**Activity:** Only one span is wanted from the lines below: from the one with "camera: 40 degrees right, 5 degrees down" up to and including the one with "black fork [420,292,479,383] -> none". Copy it exactly, without images.

**Excerpted records:**
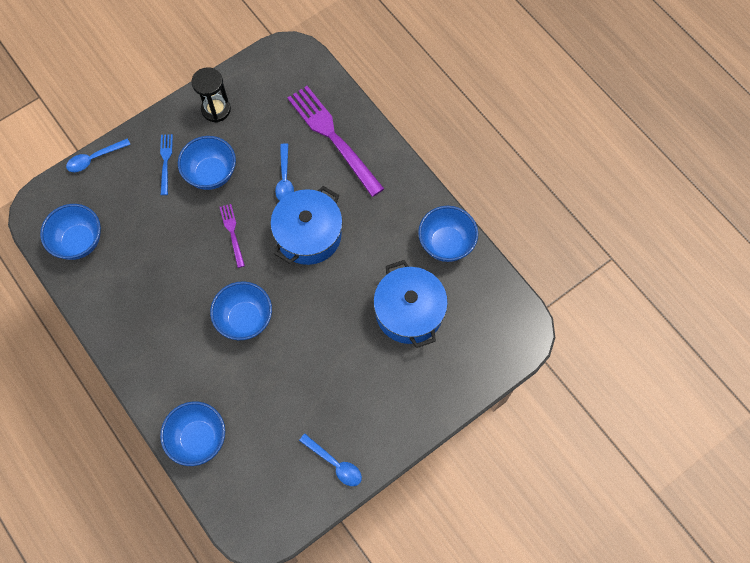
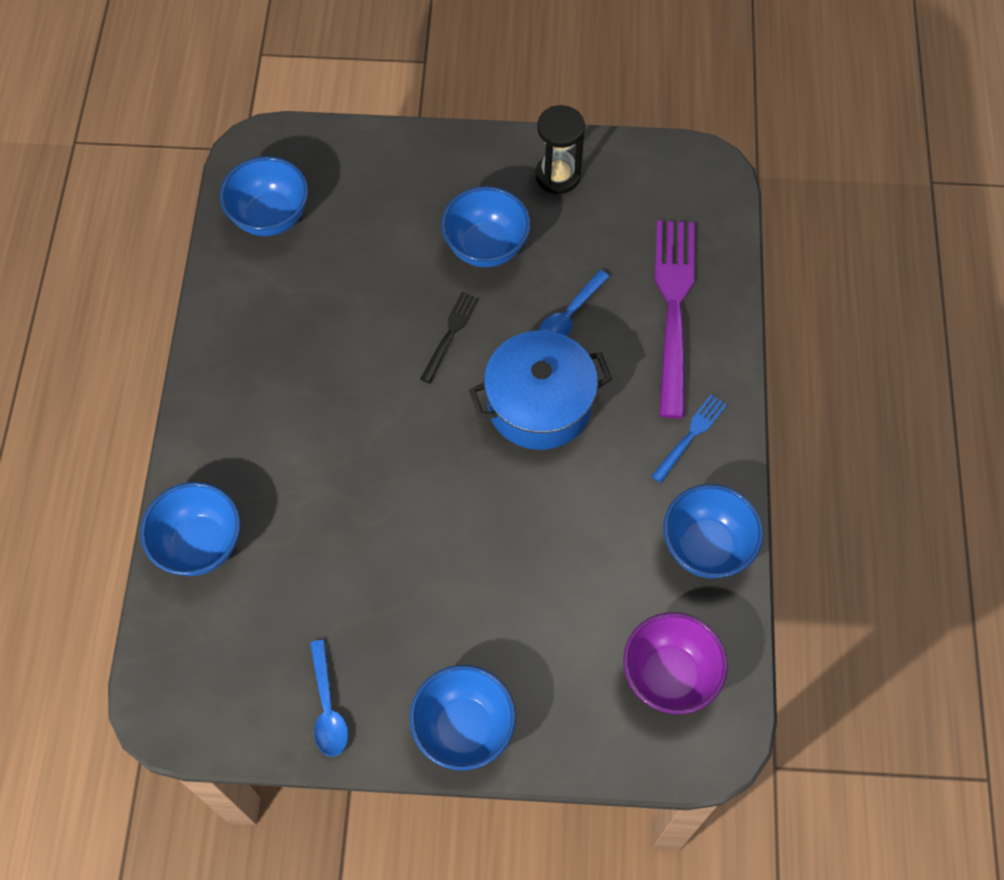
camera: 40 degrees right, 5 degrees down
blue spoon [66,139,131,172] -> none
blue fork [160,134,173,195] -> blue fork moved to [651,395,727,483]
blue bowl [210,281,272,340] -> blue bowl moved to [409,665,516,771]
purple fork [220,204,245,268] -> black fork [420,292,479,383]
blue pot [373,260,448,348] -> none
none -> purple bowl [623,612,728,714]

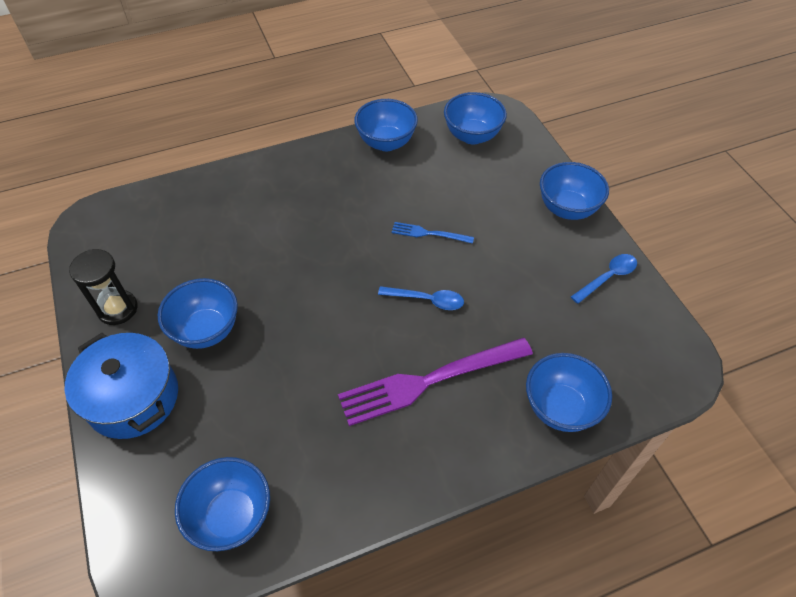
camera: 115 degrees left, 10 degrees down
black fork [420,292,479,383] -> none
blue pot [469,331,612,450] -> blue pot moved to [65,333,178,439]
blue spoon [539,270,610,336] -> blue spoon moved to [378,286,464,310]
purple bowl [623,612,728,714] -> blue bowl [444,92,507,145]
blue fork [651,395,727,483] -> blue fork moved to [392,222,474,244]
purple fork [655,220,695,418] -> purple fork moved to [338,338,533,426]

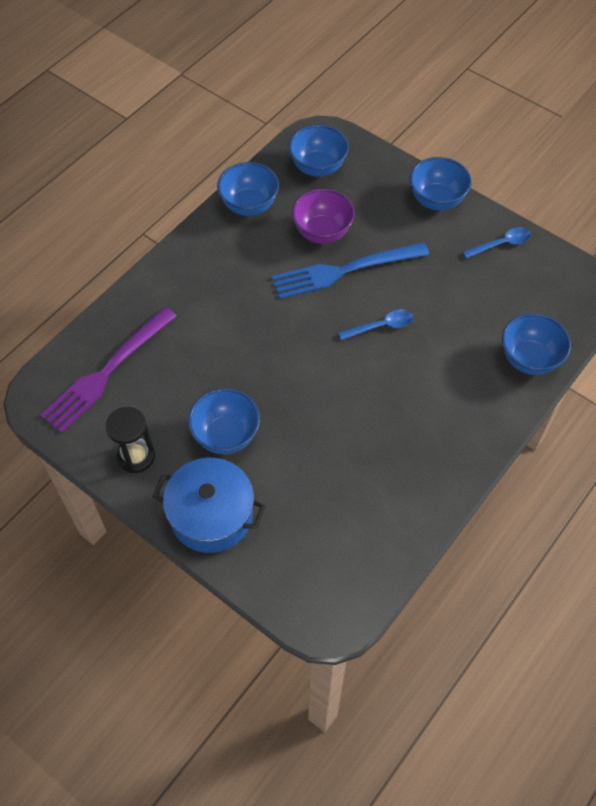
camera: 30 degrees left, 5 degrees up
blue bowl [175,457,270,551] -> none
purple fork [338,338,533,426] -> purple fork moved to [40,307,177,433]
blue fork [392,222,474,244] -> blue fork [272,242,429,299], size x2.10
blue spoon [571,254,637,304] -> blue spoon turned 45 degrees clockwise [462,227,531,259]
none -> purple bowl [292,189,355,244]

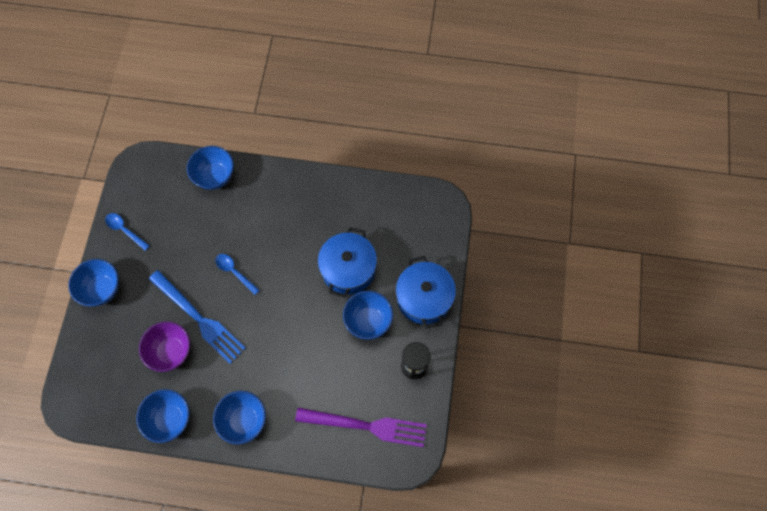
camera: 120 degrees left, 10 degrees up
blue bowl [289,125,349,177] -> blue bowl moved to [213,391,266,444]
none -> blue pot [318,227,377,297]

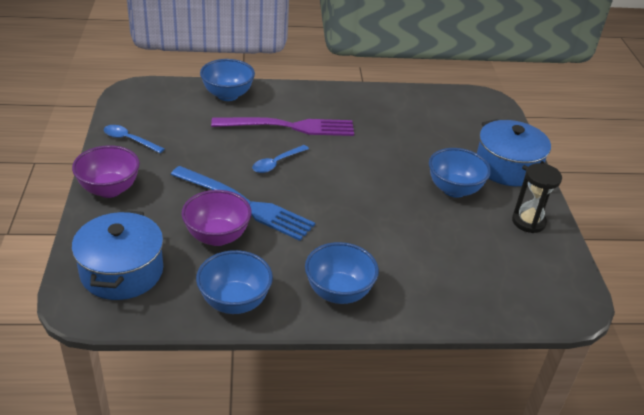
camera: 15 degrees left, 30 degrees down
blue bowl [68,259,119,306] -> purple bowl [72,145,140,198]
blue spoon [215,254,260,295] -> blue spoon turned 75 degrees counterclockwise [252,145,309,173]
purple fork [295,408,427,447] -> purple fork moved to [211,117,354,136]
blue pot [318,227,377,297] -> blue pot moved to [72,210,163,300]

* * *

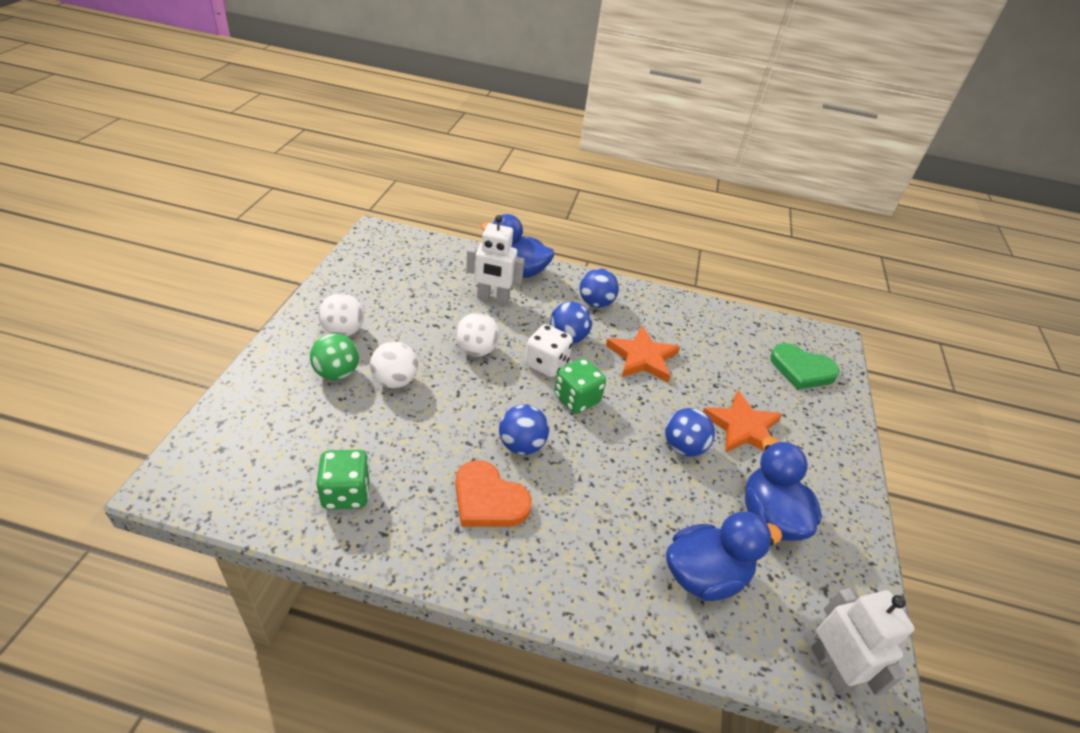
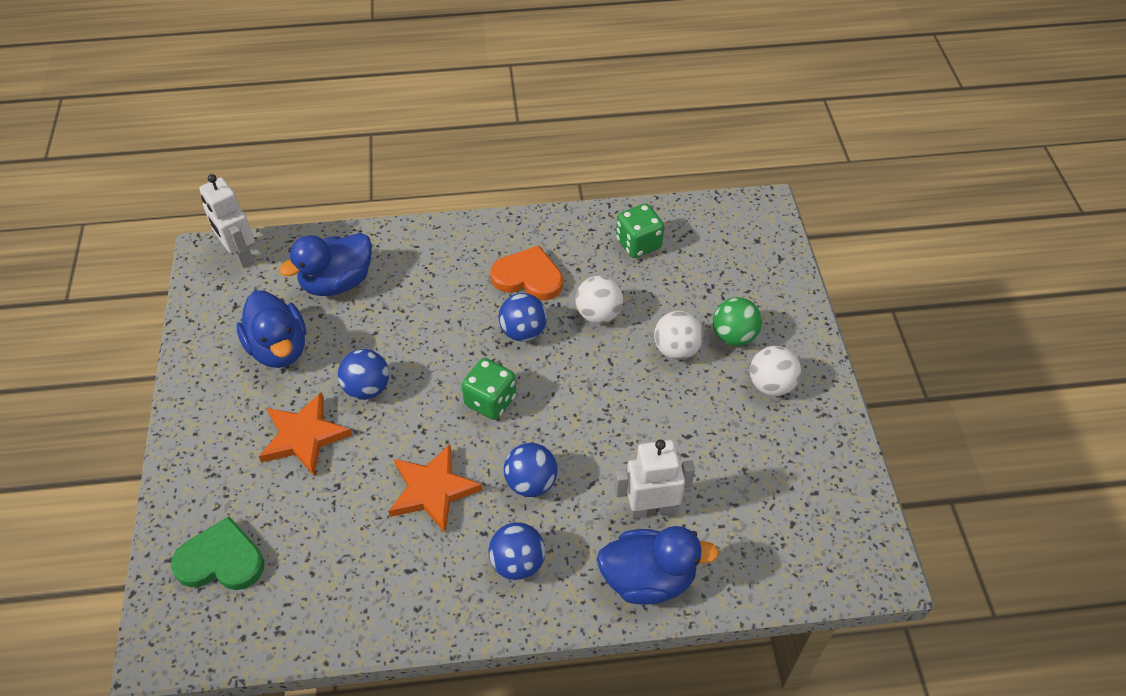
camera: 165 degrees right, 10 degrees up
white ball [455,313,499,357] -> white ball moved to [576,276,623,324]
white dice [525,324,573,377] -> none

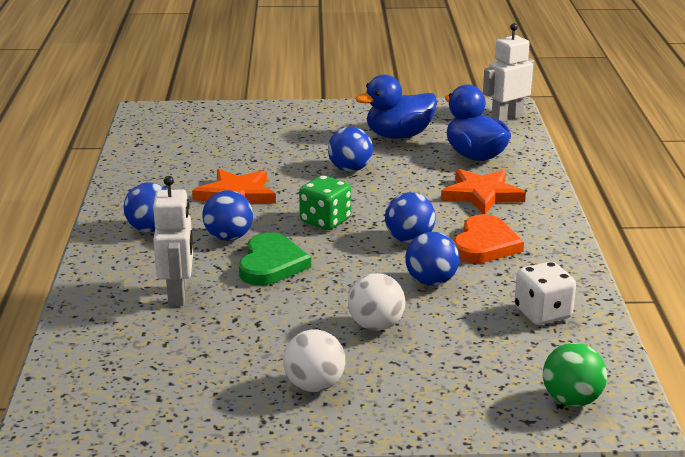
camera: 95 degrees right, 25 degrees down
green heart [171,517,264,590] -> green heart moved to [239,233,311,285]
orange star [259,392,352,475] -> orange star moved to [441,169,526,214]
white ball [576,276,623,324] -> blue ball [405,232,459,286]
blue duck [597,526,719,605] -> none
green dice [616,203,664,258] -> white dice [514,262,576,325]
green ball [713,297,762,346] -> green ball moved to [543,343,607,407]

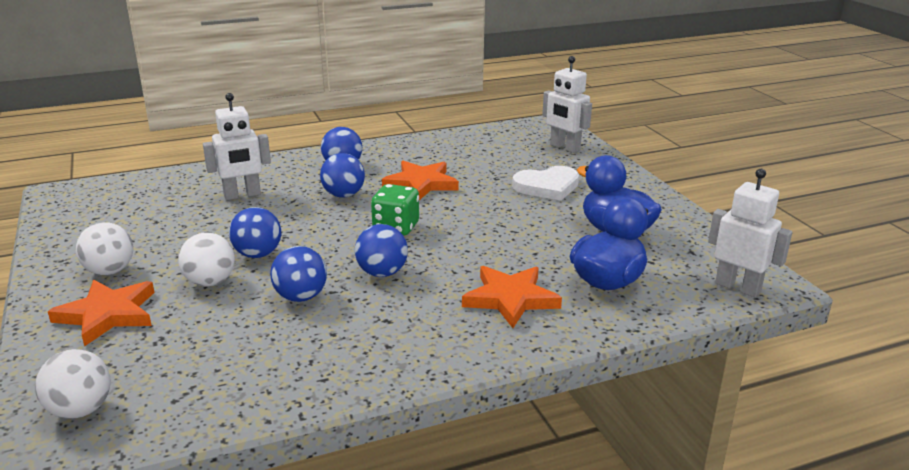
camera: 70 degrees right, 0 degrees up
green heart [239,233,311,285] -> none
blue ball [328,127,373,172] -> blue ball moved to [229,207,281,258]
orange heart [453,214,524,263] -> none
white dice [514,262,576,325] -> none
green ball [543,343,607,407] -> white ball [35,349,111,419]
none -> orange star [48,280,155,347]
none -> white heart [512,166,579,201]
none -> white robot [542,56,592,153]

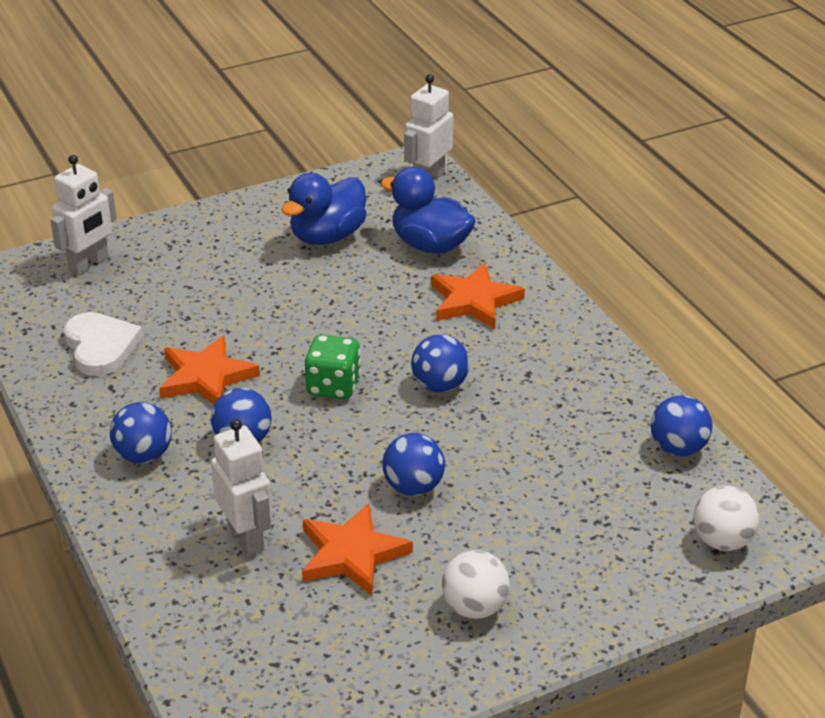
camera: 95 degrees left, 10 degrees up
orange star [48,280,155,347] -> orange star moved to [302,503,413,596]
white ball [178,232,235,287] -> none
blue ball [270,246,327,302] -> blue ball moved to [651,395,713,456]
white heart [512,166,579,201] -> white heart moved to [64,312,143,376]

**Written answer:**
camera: 40 degrees right, 5 degrees down
blue spoon [66,139,131,172] -> none
blue fork [160,134,173,195] -> blue fork moved to [651,395,727,483]
blue bowl [210,281,272,340] -> blue bowl moved to [409,665,516,771]
purple fork [220,204,245,268] -> black fork [420,292,479,383]
blue pot [373,260,448,348] -> none
none -> purple bowl [623,612,728,714]

camera: 115 degrees left, 10 degrees down
black fork [420,292,479,383] -> none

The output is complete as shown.